WHAT IS REQUIRED
Please filter the entries for the word "grey" and copy every line that has it.

AVAILABLE RECORDS
◇ ◇ ◇
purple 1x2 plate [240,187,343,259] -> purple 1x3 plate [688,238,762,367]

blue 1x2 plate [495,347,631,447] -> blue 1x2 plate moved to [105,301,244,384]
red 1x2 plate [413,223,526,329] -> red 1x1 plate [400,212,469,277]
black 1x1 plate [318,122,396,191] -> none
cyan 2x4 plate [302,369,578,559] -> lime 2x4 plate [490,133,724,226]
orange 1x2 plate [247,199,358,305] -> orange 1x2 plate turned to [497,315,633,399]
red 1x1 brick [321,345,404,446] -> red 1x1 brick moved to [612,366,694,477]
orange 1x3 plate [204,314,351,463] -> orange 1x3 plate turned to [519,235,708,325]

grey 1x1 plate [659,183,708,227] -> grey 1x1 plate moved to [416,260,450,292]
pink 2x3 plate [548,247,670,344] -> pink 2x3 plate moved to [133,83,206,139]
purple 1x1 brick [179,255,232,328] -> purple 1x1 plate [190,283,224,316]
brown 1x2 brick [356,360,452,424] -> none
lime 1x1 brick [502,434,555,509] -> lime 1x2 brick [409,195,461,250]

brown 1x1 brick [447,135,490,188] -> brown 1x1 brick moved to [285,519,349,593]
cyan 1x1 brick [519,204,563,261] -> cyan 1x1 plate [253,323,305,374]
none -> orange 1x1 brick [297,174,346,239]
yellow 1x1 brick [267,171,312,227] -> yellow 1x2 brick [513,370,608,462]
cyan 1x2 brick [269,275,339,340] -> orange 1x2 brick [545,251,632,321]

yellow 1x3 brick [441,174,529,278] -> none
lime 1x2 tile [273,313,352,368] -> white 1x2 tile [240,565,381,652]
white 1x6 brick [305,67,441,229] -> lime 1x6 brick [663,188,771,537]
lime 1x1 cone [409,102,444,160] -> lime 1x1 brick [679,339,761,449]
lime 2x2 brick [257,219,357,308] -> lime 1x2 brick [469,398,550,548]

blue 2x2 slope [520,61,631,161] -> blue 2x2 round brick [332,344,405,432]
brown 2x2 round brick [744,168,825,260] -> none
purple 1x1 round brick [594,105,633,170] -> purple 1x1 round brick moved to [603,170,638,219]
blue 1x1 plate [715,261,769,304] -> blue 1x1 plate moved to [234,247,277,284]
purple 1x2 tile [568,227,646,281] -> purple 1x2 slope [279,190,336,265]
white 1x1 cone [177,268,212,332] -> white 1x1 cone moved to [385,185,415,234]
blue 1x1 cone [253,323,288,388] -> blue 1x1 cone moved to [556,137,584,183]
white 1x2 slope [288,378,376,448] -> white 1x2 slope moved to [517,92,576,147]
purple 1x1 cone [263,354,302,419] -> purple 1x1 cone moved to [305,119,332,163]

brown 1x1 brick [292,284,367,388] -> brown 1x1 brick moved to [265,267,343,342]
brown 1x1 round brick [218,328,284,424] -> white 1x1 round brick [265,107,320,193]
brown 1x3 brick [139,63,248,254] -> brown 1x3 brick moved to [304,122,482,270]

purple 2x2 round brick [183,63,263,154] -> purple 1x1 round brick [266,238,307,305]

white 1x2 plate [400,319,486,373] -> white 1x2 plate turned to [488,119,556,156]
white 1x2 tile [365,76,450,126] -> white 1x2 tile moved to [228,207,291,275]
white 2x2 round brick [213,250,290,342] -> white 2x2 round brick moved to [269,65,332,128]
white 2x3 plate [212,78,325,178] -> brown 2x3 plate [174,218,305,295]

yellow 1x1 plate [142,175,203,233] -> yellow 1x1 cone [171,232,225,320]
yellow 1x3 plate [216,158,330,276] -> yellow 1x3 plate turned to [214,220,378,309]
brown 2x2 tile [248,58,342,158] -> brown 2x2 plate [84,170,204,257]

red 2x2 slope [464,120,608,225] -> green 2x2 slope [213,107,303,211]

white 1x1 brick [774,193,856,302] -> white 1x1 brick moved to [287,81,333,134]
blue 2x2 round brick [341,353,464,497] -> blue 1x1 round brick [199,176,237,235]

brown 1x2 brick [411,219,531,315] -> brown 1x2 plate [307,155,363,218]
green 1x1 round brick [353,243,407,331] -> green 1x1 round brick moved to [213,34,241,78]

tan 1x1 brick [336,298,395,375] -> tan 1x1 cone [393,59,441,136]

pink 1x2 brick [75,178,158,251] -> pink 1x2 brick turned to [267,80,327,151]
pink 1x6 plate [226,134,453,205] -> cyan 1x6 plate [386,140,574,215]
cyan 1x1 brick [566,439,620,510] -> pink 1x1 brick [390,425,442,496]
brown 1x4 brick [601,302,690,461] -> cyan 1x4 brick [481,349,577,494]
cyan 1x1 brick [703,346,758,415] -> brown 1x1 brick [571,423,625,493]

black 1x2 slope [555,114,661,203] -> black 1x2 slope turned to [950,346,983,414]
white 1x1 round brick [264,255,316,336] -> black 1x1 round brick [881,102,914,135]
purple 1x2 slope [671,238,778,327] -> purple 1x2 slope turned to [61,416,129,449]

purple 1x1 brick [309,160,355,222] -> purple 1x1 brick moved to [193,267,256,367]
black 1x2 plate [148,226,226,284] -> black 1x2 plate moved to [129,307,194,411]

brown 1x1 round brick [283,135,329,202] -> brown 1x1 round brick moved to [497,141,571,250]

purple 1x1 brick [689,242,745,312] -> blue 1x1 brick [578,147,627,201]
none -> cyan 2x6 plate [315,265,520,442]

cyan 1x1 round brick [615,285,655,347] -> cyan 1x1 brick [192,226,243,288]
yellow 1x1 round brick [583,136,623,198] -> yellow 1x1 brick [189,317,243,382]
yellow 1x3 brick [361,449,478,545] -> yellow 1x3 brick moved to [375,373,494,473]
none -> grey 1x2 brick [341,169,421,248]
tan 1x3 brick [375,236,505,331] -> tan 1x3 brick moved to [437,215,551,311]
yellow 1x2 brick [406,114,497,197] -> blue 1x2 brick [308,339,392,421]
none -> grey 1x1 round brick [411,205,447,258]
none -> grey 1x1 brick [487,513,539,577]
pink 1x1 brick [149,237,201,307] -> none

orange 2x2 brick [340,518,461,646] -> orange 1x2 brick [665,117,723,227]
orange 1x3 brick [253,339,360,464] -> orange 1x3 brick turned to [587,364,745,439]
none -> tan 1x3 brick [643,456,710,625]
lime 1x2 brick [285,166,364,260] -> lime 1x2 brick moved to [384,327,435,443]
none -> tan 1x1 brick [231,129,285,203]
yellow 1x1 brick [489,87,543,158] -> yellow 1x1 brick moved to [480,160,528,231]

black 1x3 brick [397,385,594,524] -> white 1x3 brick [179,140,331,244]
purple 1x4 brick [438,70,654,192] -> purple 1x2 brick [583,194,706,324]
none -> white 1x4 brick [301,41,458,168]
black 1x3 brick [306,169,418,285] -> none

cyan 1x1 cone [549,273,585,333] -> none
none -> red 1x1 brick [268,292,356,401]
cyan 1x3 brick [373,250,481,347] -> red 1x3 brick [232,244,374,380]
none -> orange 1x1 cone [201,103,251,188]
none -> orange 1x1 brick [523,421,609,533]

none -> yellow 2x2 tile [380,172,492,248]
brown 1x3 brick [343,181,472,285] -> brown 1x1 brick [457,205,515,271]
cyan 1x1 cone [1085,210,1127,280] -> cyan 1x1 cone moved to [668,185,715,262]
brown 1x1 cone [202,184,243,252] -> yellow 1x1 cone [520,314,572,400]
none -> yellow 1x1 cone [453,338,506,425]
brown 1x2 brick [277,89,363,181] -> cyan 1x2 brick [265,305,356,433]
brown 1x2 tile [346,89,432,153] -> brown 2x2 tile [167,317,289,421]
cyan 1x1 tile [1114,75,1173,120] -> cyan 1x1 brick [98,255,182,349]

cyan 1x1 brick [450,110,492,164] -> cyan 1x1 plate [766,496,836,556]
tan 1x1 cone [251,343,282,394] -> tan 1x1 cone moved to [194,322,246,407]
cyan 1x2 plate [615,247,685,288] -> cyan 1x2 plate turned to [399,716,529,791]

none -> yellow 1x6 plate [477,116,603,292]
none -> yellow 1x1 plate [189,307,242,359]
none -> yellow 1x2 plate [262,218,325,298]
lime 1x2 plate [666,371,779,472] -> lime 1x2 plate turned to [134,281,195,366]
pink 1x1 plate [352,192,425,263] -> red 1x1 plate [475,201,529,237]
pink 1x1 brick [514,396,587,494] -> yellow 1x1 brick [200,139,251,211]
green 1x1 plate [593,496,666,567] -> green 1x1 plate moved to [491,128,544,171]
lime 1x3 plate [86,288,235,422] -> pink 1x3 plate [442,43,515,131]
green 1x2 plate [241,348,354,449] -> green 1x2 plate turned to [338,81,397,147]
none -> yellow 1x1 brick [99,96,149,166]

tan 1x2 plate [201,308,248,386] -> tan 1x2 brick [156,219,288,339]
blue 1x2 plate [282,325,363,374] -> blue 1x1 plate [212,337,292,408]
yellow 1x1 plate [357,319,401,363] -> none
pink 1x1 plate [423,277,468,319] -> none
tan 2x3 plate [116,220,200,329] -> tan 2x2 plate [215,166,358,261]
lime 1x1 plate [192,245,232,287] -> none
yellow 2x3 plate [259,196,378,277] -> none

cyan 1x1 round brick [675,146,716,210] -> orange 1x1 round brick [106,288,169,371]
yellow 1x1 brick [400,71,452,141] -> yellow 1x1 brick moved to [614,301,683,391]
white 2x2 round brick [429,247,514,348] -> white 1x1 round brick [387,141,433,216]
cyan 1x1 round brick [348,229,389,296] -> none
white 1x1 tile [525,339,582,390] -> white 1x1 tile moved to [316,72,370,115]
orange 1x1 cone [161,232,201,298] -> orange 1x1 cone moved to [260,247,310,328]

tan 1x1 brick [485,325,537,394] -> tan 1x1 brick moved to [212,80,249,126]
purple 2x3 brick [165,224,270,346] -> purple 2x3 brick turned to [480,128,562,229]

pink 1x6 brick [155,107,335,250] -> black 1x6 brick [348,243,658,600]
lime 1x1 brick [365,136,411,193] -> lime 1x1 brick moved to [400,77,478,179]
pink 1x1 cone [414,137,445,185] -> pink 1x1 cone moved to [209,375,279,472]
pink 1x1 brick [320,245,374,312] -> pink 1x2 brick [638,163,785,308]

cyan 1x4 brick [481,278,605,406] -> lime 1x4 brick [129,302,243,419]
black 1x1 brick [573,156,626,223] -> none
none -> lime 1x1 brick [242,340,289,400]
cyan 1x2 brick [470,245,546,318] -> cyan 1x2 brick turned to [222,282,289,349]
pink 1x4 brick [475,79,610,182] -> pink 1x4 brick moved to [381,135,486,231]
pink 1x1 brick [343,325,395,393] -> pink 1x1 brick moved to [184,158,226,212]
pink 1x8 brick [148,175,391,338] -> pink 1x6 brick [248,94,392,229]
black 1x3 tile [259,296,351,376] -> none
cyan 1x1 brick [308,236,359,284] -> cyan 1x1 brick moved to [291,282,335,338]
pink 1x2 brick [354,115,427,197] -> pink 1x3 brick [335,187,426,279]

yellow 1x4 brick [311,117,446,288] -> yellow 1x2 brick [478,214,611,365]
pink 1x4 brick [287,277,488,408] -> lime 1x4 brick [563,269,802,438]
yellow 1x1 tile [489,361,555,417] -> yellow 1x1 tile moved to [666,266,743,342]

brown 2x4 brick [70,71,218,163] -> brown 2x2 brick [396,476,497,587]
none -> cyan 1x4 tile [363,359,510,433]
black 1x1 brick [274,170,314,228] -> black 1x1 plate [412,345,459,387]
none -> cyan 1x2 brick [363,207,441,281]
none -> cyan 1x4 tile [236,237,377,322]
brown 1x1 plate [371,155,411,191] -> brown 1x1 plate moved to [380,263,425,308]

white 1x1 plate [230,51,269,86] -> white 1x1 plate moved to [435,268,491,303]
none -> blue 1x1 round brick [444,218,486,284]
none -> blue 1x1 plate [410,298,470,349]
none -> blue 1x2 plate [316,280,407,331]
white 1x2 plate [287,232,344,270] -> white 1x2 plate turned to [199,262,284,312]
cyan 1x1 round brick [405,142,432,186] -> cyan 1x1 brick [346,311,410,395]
◇ ◇ ◇
REPLY TO THE TASK
grey 1x1 plate [659,183,708,227] -> grey 1x1 plate moved to [416,260,450,292]
none -> grey 1x2 brick [341,169,421,248]
none -> grey 1x1 round brick [411,205,447,258]
none -> grey 1x1 brick [487,513,539,577]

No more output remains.